**WHAT NEEDS TO BE DONE**
The word "yellow" appears in some lines of the records below; state how many lines, and nothing else.

━━━ DATA FOR REVIEW

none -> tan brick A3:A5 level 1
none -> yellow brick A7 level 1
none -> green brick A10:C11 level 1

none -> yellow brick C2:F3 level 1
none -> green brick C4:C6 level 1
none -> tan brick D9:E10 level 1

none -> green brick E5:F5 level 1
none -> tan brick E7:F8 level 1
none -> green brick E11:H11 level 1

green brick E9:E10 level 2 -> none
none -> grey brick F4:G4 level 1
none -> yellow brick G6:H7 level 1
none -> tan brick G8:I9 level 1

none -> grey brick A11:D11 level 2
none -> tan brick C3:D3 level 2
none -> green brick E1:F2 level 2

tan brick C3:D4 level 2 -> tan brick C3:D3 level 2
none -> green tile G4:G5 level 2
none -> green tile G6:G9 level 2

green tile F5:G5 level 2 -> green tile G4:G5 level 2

━━━━━━

**OUTPUT FOR THIS TASK**
3